§ EXERCISE DIRECTIONS: In the listing below, the answer starts at the line that has "purple ellipse: (759, 240)" and stops after the line that has "brown hexagon: (54, 20) -> (88, 32), moved"; please repeat that part exactly and nothing more.

§ RECORDS TO USE:
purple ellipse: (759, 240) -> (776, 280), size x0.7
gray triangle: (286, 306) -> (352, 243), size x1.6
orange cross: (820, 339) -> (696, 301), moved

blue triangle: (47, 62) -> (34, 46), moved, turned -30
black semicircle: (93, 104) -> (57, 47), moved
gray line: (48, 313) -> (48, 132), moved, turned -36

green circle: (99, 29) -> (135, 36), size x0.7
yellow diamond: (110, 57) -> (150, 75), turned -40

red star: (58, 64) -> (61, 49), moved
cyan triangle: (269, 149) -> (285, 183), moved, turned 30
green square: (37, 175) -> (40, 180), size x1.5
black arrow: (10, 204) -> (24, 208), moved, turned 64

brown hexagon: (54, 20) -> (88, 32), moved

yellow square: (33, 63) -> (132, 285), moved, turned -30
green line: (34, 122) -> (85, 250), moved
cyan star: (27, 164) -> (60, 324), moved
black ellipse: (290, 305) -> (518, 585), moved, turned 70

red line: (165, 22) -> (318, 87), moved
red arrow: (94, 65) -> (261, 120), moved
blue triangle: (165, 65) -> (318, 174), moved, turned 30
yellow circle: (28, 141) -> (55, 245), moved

...

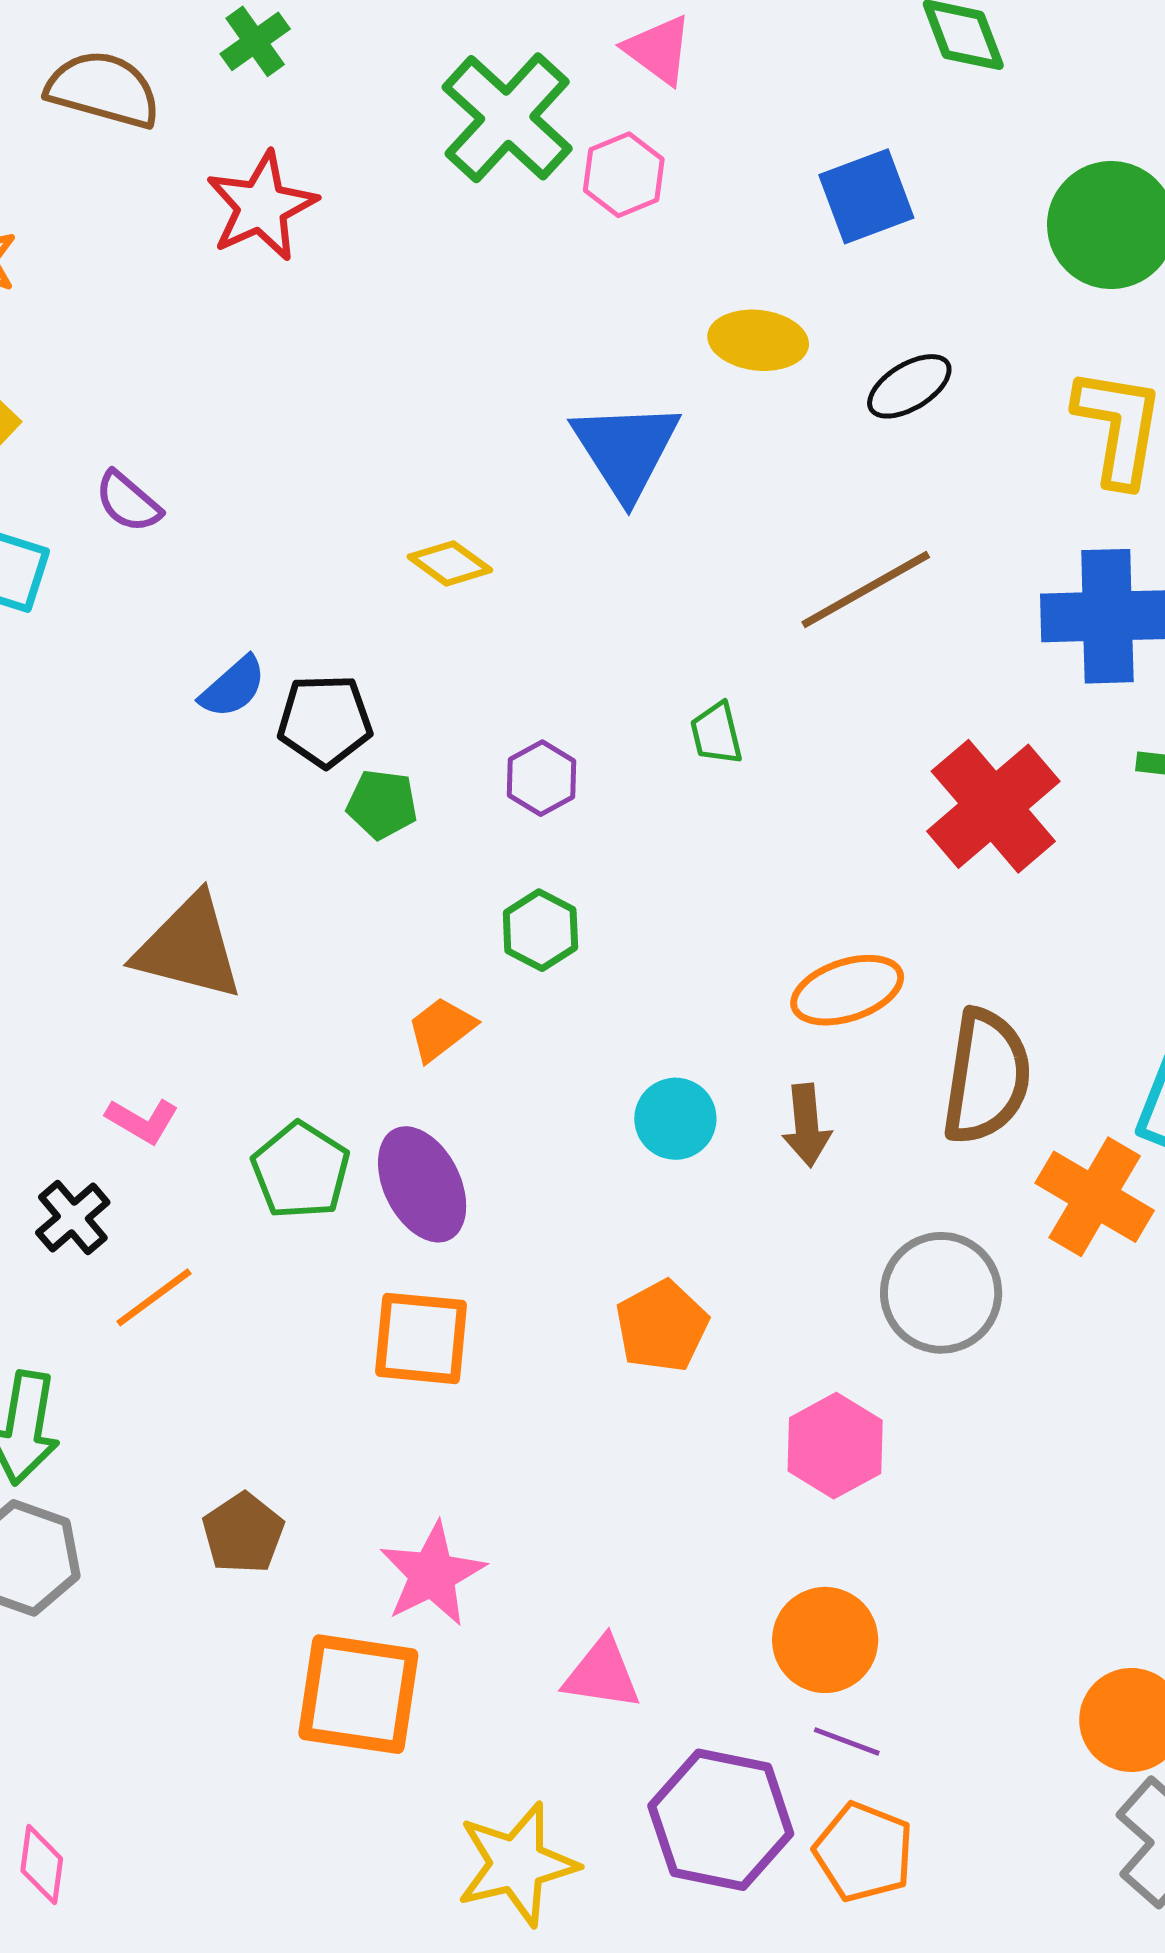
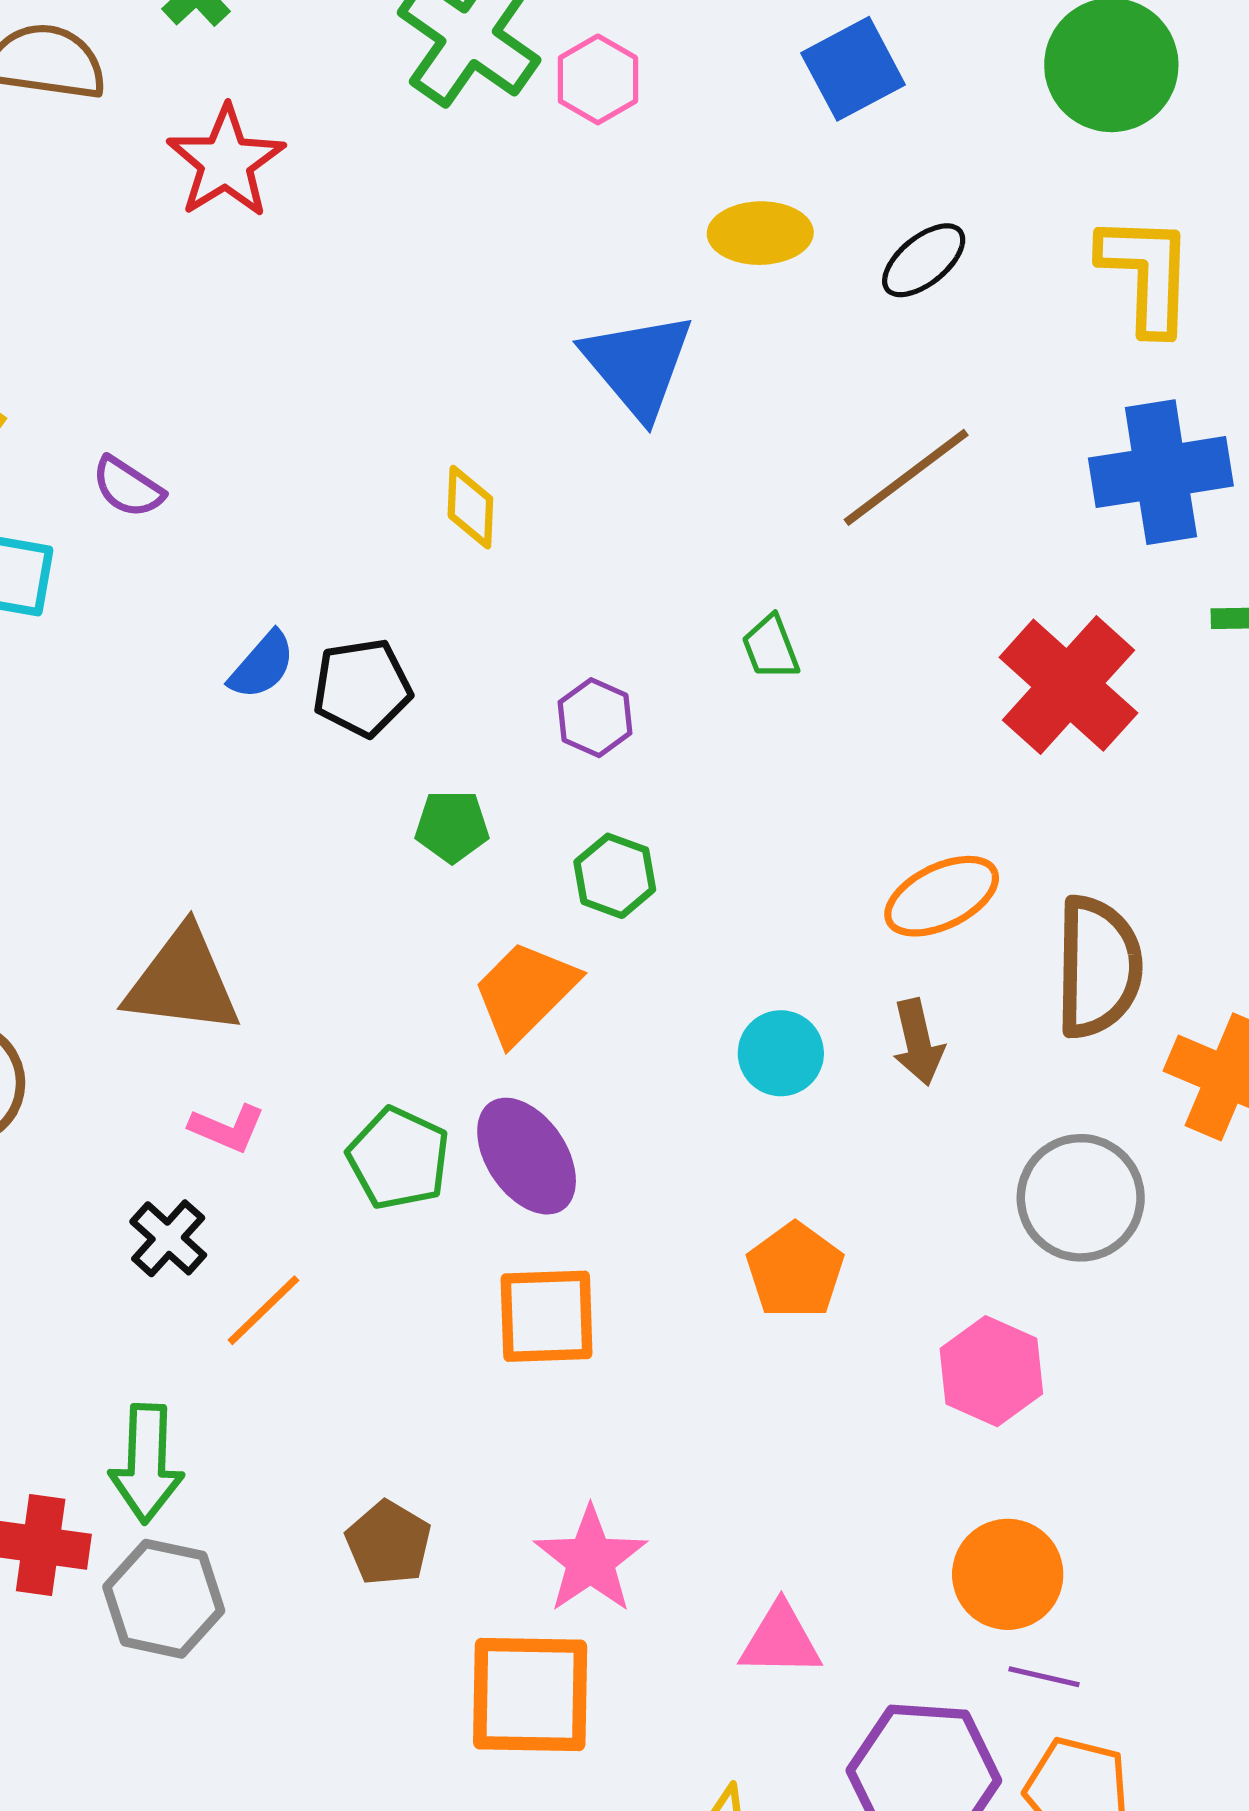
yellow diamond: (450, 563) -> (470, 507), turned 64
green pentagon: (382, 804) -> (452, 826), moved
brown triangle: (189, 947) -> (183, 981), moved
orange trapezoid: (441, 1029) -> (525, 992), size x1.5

---

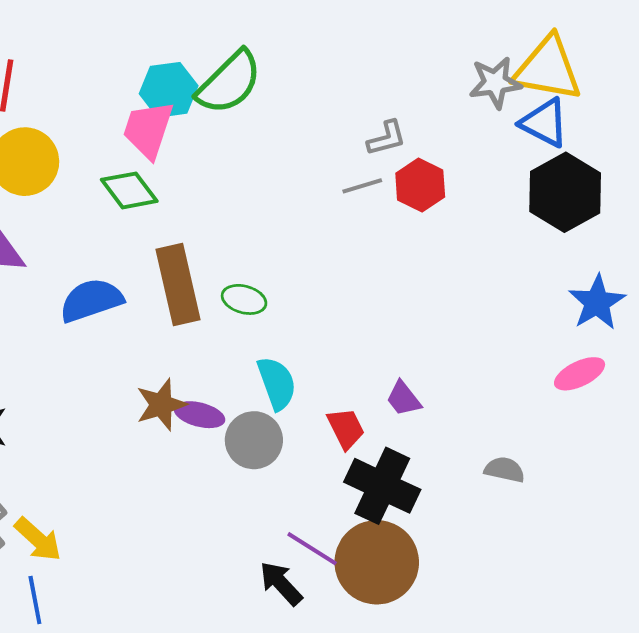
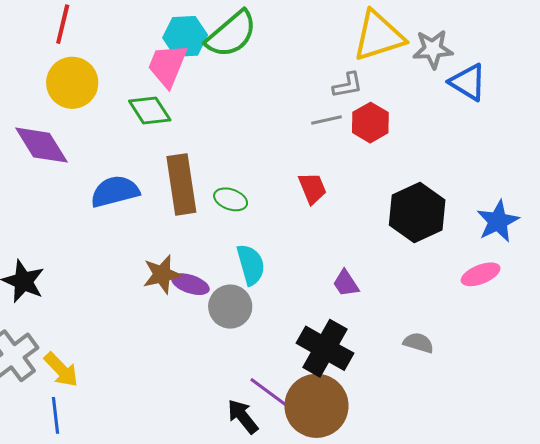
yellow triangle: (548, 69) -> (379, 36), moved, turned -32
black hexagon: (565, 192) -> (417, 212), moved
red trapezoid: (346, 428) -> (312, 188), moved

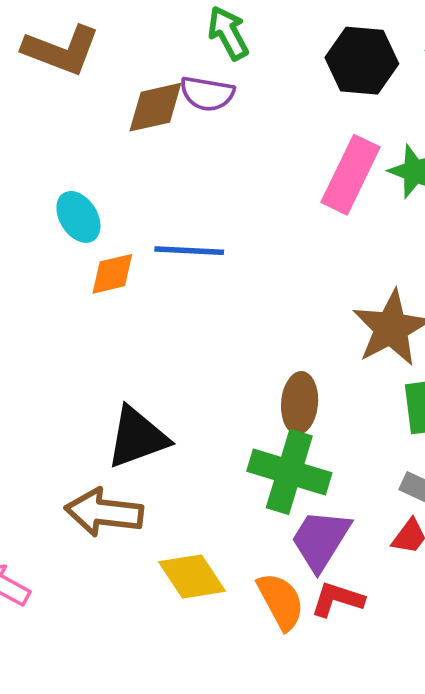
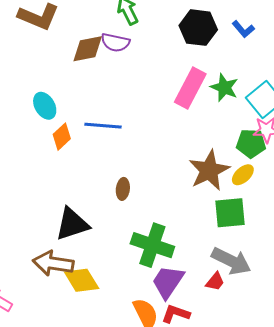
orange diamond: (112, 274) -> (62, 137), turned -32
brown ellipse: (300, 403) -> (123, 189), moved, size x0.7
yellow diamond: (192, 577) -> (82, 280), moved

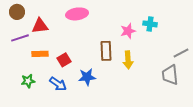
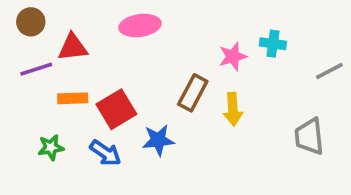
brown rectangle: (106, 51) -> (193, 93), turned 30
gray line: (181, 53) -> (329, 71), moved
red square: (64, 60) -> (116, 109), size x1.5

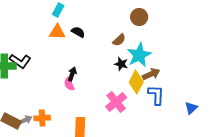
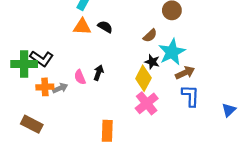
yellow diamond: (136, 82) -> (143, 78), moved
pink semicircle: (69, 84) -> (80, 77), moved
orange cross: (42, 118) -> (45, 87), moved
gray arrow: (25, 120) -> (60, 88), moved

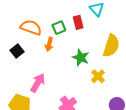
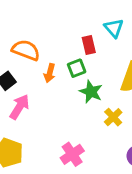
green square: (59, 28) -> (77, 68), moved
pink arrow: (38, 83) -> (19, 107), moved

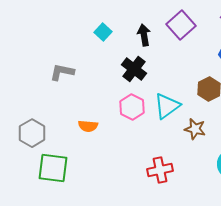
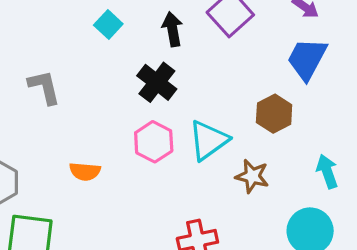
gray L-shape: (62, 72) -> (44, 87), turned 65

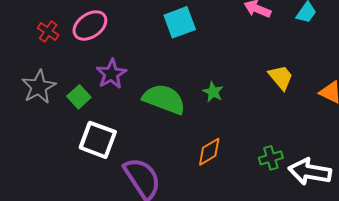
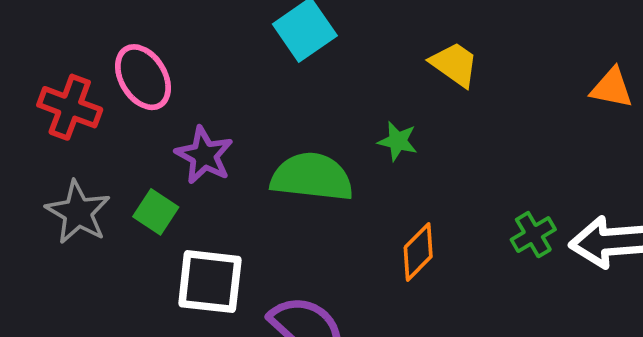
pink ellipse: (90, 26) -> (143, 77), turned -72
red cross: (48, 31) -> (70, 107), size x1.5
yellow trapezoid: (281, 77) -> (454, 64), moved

§ SOLUTION BELOW:
purple ellipse: (759, 240) -> (776, 280), size x0.7
gray triangle: (286, 306) -> (352, 243), size x1.6
orange cross: (820, 339) -> (696, 301), moved

blue triangle: (47, 62) -> (34, 46), moved, turned -30
black semicircle: (93, 104) -> (57, 47), moved
gray line: (48, 313) -> (48, 132), moved, turned -36

green circle: (99, 29) -> (135, 36), size x0.7
yellow diamond: (110, 57) -> (150, 75), turned -40

red star: (58, 64) -> (61, 49), moved
cyan triangle: (269, 149) -> (285, 183), moved, turned 30
green square: (37, 175) -> (40, 180), size x1.5
black arrow: (10, 204) -> (24, 208), moved, turned 64

brown hexagon: (54, 20) -> (88, 32), moved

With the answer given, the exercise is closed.